Data for the task Block Start

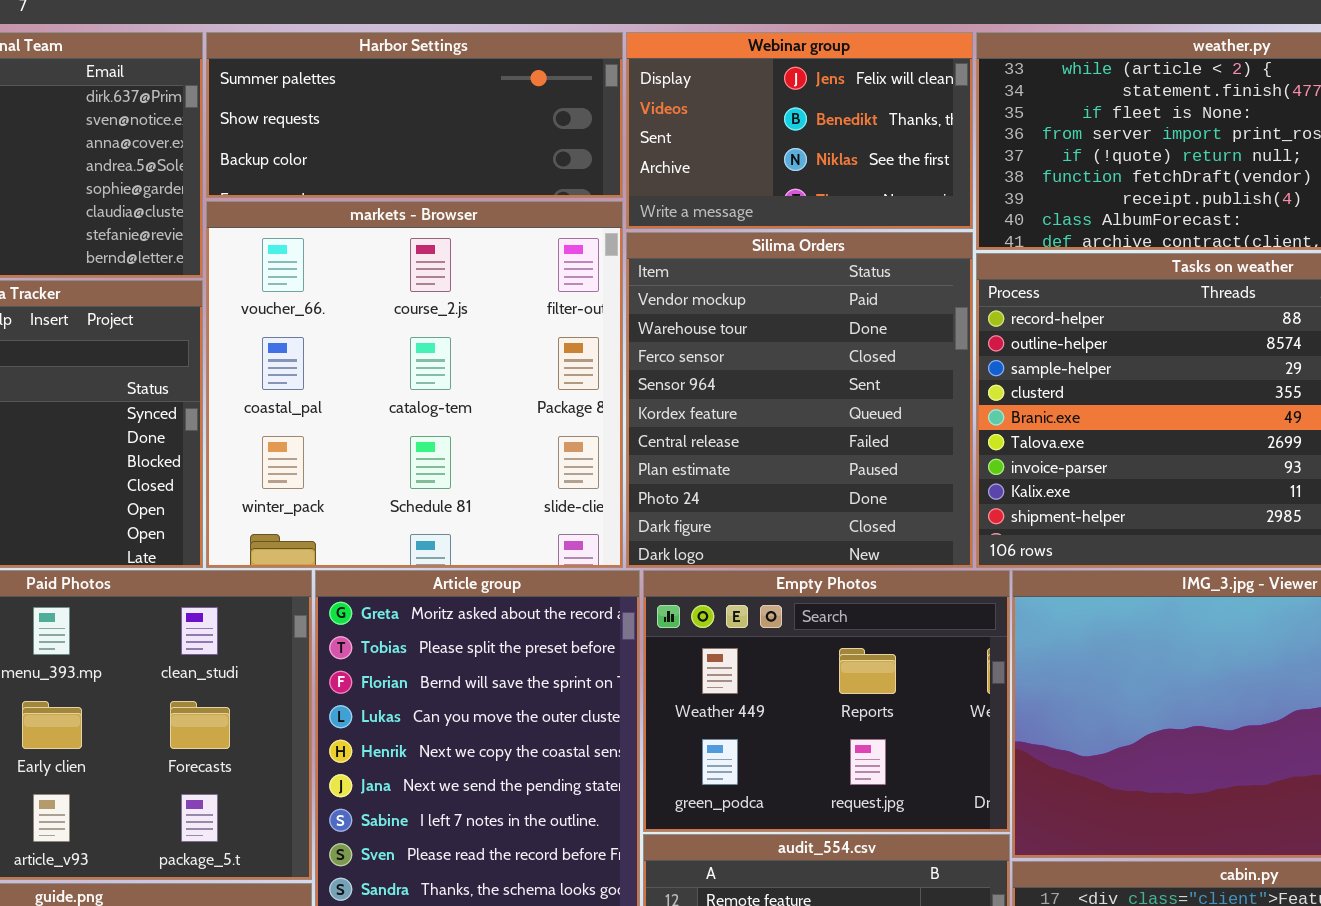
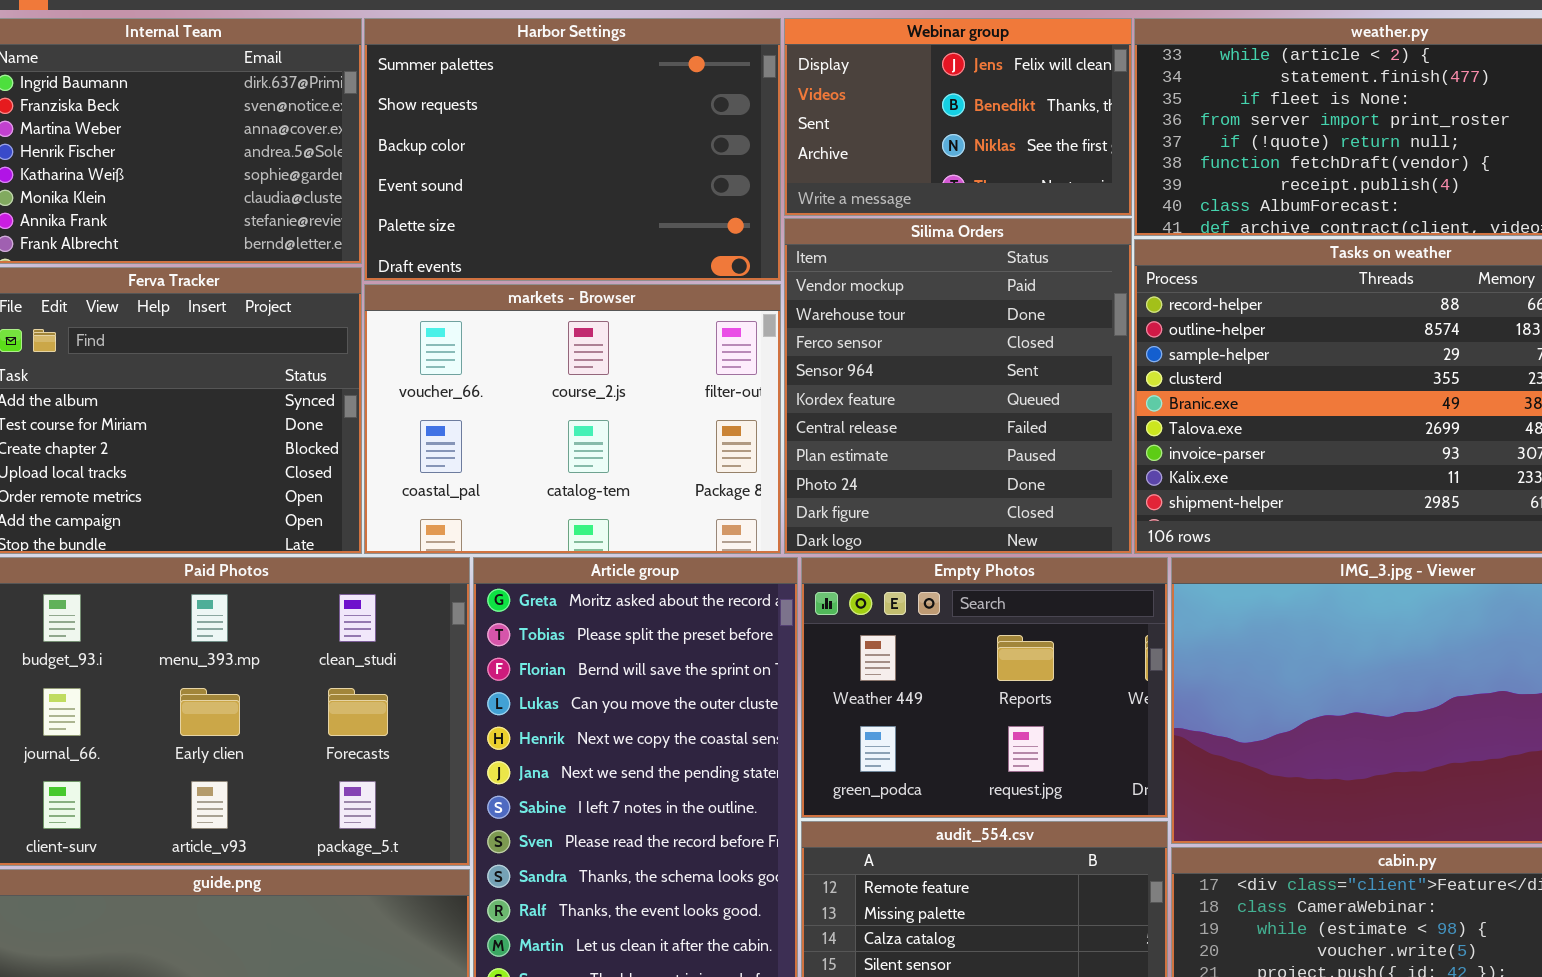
Harbor Settings: [206,32,623,198] -> [364,18,781,281], resized
markets - Browser: [206,201,623,568] -> [364,284,781,554], resized

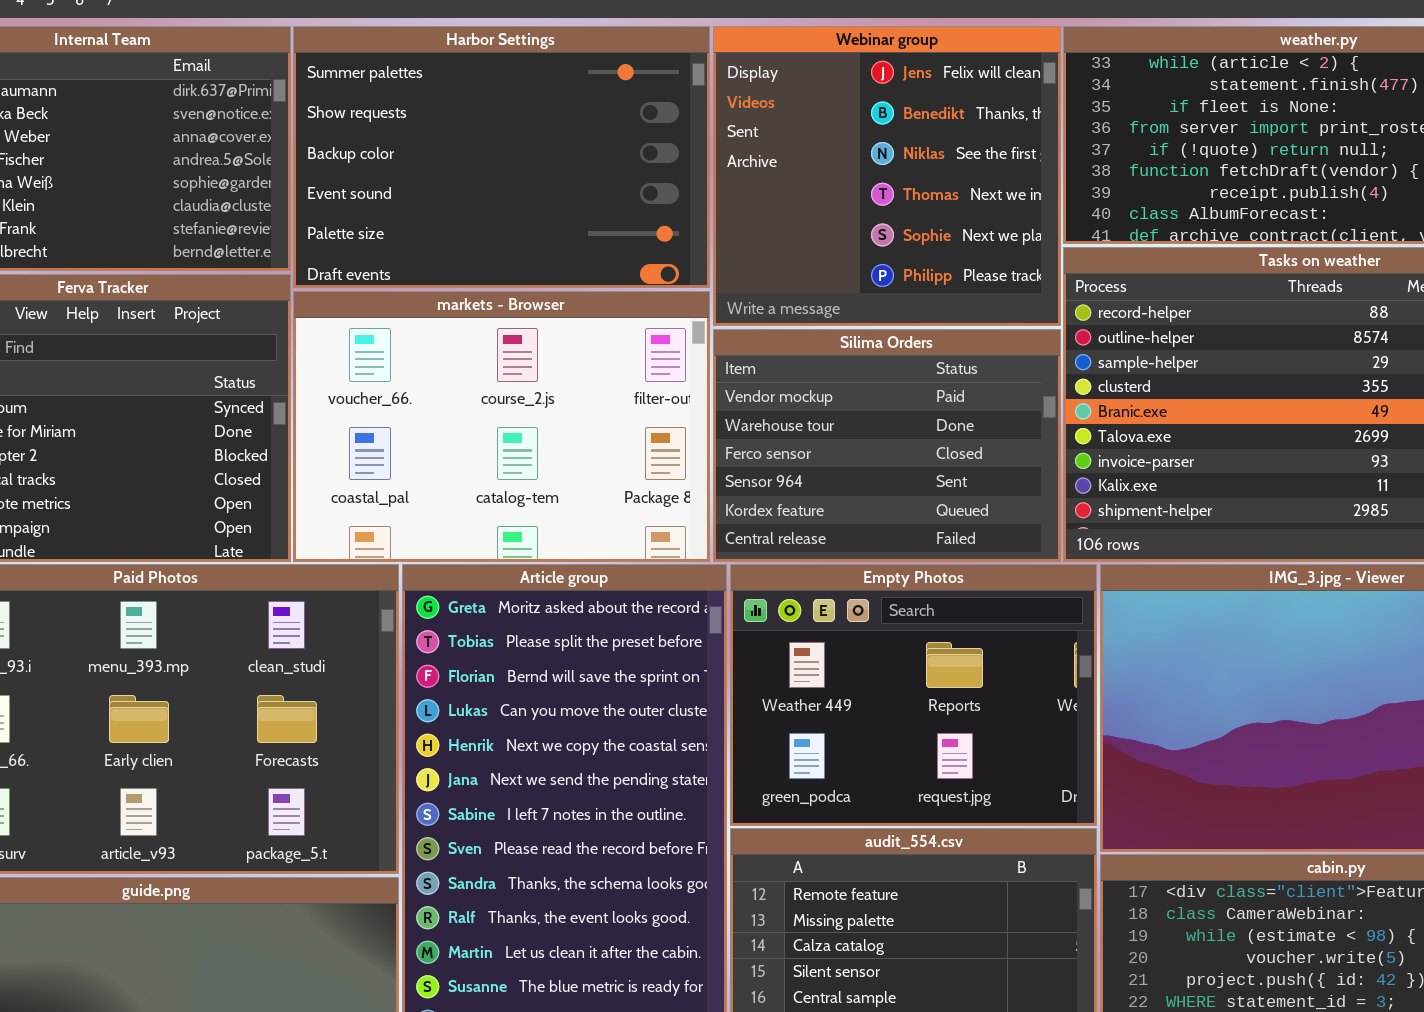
Webinar group: [784,18,1132,216] -> [713,26,1061,326], resized
Silima Orders: [784,218,1132,554] -> [713,329,1061,562], resized

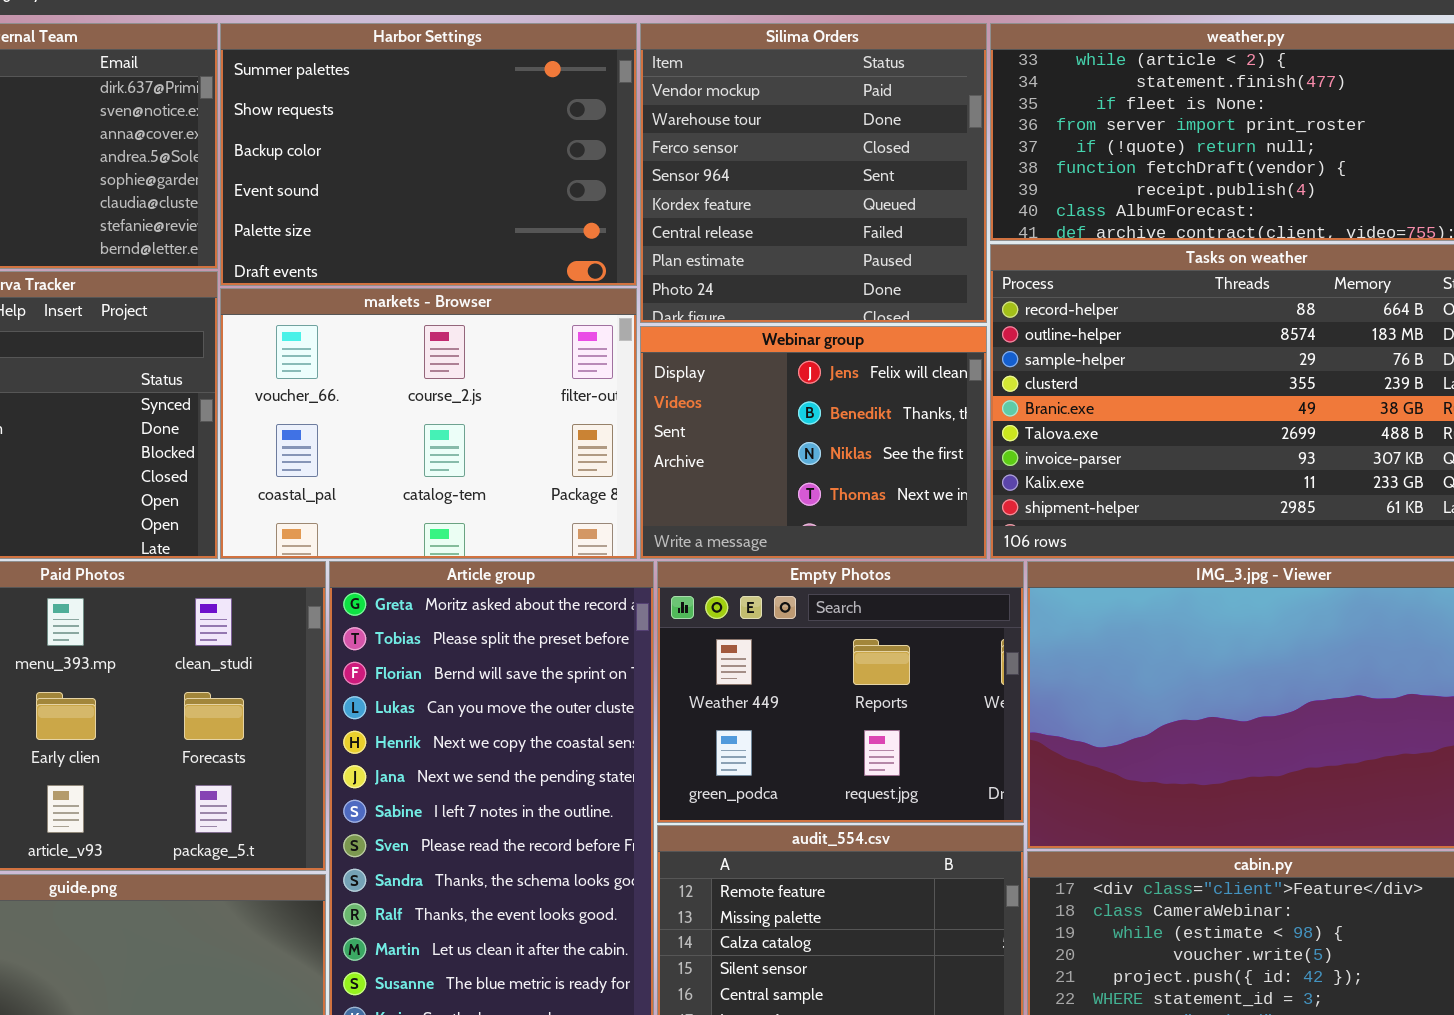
Webinar group: [713,26,1061,326] -> [640,326,987,559], moved, resized
Silima Orders: [713,329,1061,562] -> [640,23,987,323], moved, resized

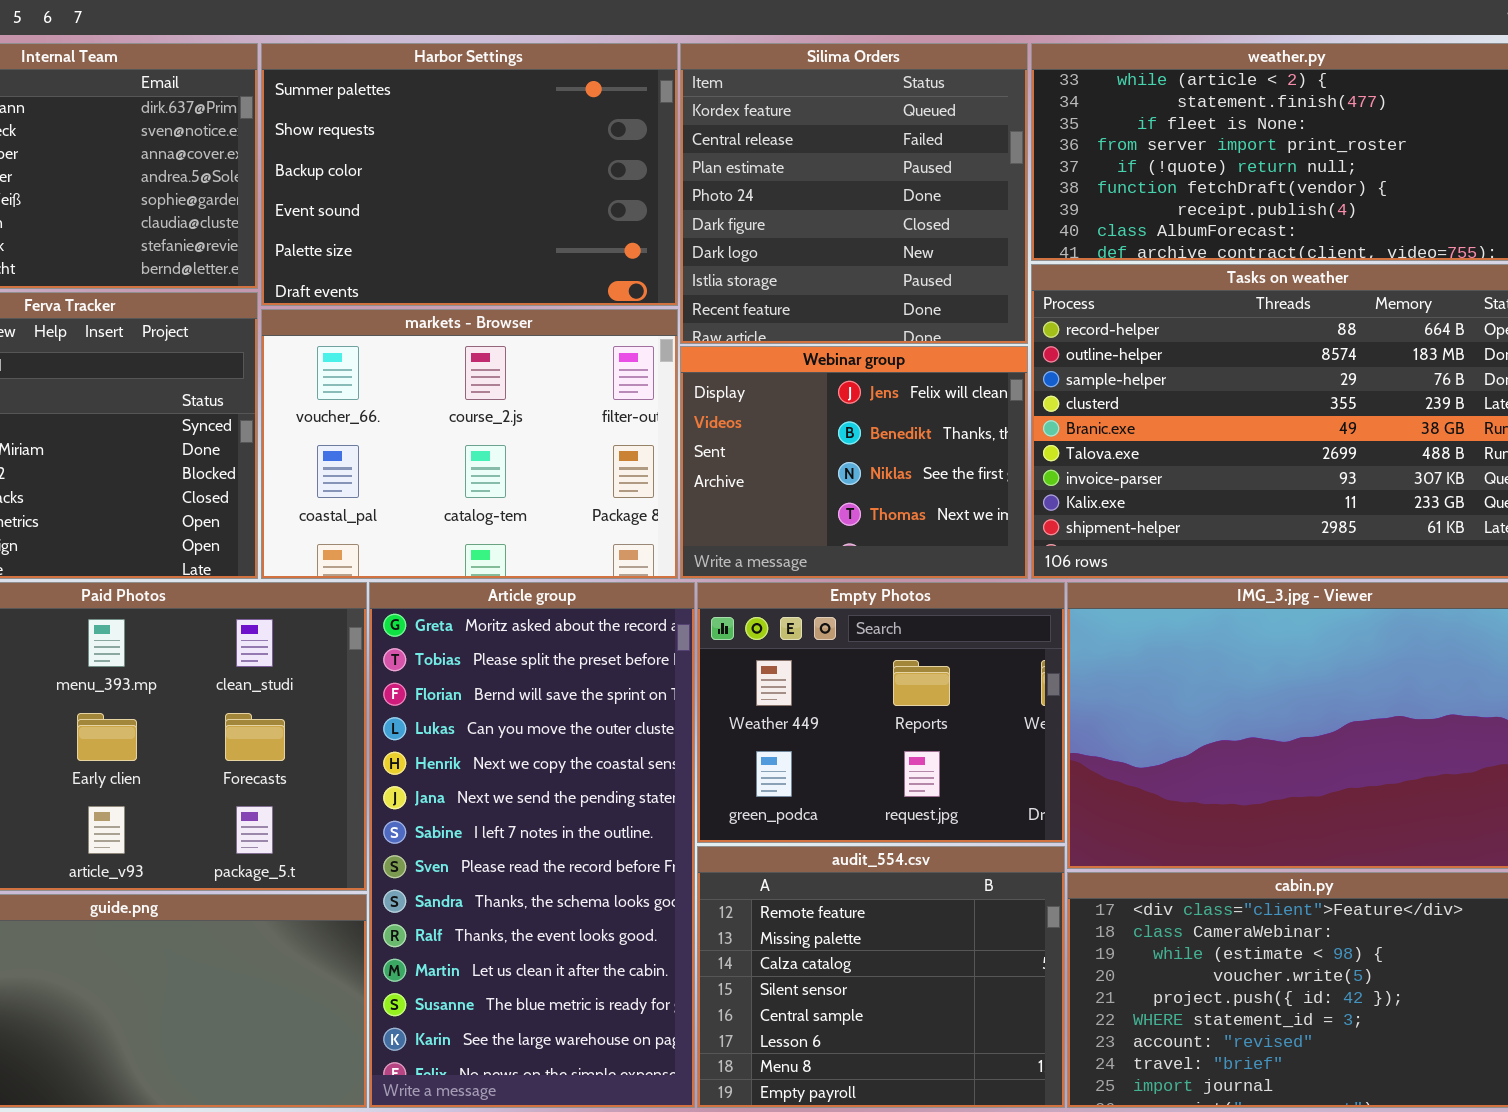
Silima Orders: [640,23,987,323] -> [680,43,1028,344], scrolled down 4 rows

Data for the task Block End

◆ Work required
Output, exactly and without pictures, the span of lines that starts at the line containing "Silima Orders: [713,329,1061,562]" and ends at the last line above.

◆ Response
Silima Orders: [713,329,1061,562] -> [640,23,987,323], moved, resized

Silima Orders: [640,23,987,323] -> [680,43,1028,344], scrolled down 4 rows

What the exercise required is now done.